## Data records
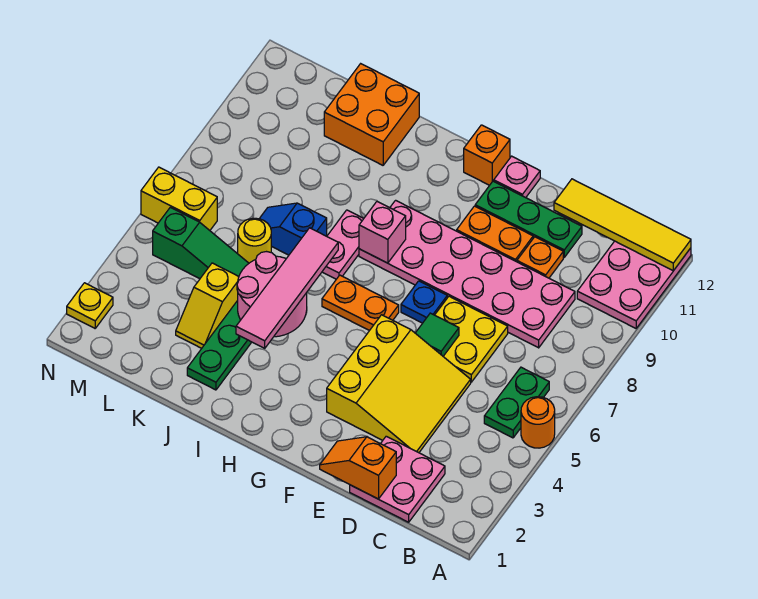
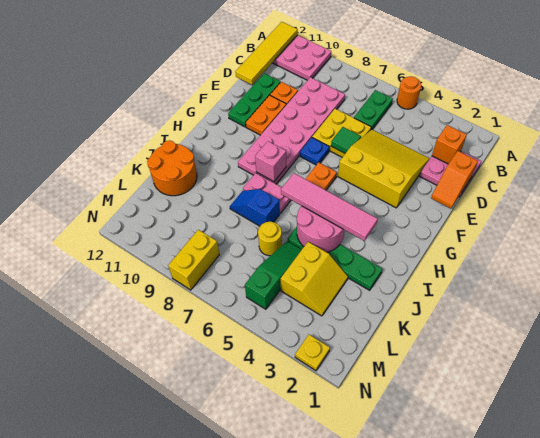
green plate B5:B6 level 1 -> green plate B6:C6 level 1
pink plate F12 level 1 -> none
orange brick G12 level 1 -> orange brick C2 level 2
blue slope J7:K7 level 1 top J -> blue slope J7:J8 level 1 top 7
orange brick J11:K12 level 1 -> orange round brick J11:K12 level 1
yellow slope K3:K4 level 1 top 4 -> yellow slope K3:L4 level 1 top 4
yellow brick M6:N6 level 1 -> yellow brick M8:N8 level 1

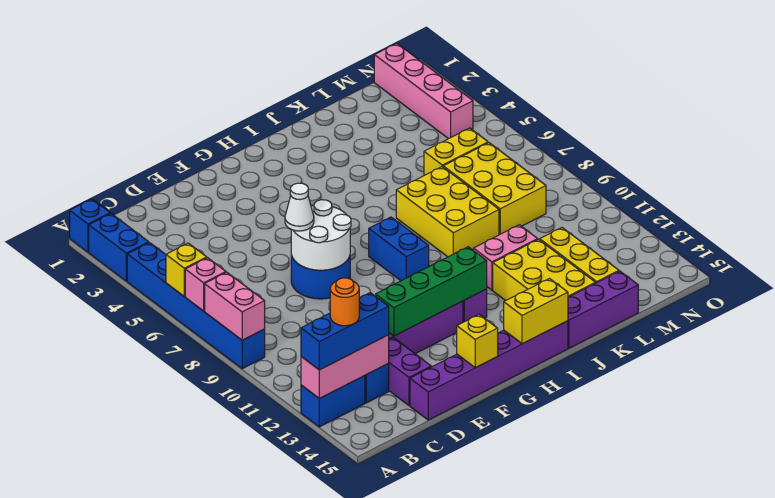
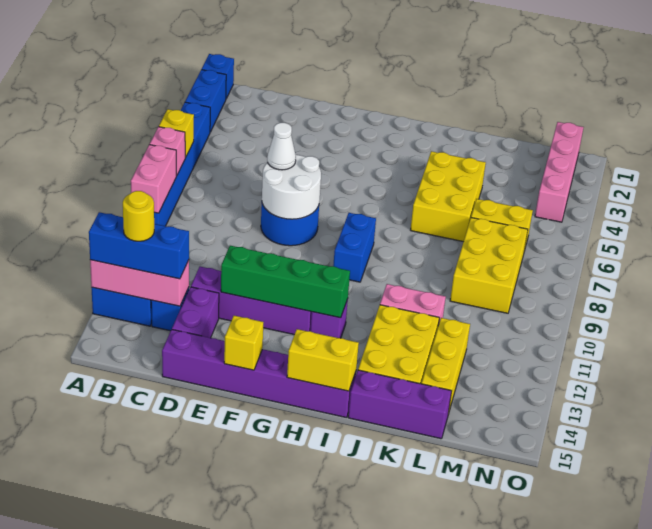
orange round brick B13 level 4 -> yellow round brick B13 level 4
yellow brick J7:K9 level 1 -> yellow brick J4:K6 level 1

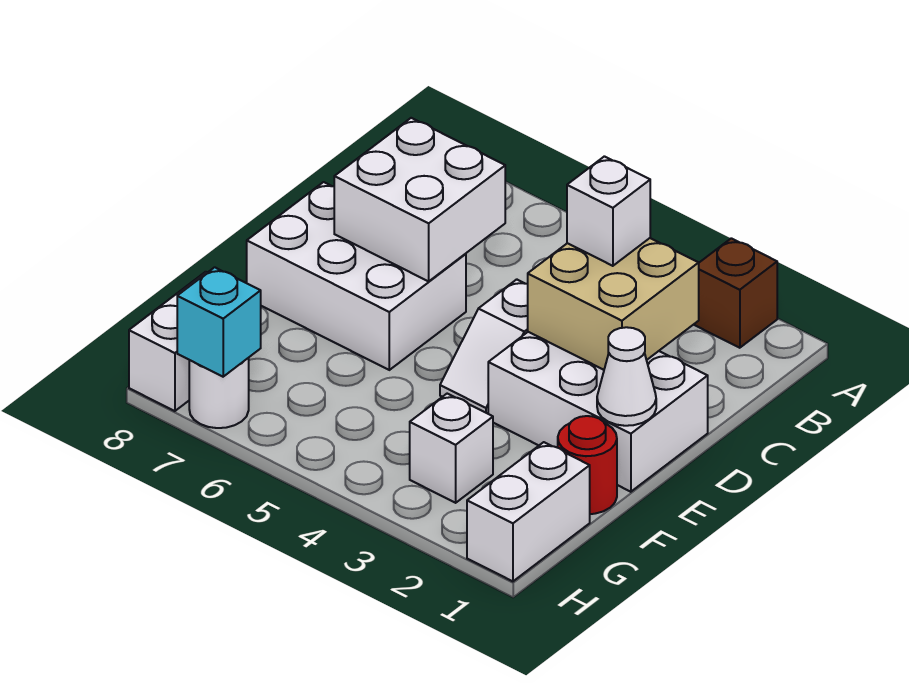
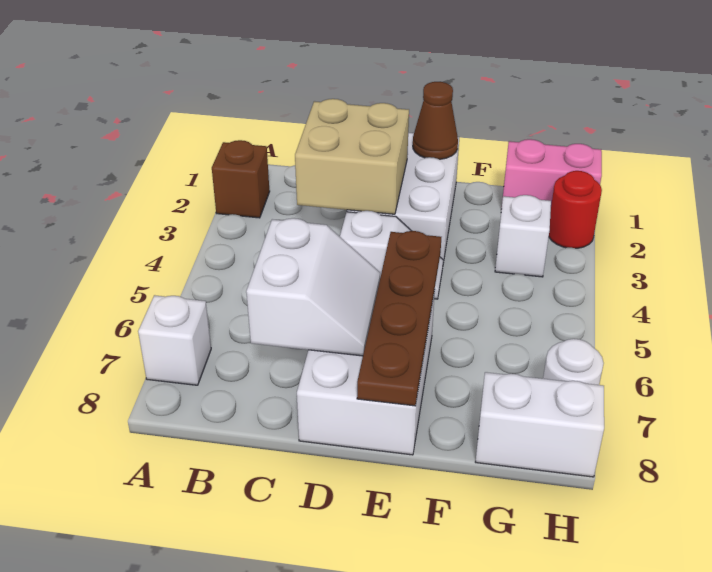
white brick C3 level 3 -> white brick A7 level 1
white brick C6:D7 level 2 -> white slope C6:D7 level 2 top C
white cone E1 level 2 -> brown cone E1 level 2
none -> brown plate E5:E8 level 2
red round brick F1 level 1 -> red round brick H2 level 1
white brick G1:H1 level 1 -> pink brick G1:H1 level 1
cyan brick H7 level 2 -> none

## Problem description
Set the pictures aside and reproduce the data above exactly.

## Response box
green plate B5:B6 level 1 -> green plate B6:C6 level 1
pink plate F12 level 1 -> none
orange brick G12 level 1 -> orange brick C2 level 2
blue slope J7:K7 level 1 top J -> blue slope J7:J8 level 1 top 7
orange brick J11:K12 level 1 -> orange round brick J11:K12 level 1
yellow slope K3:K4 level 1 top 4 -> yellow slope K3:L4 level 1 top 4
yellow brick M6:N6 level 1 -> yellow brick M8:N8 level 1

orange round brick B13 level 4 -> yellow round brick B13 level 4
yellow brick J7:K9 level 1 -> yellow brick J4:K6 level 1

white brick C3 level 3 -> white brick A7 level 1
white brick C6:D7 level 2 -> white slope C6:D7 level 2 top C
white cone E1 level 2 -> brown cone E1 level 2
none -> brown plate E5:E8 level 2
red round brick F1 level 1 -> red round brick H2 level 1
white brick G1:H1 level 1 -> pink brick G1:H1 level 1
cyan brick H7 level 2 -> none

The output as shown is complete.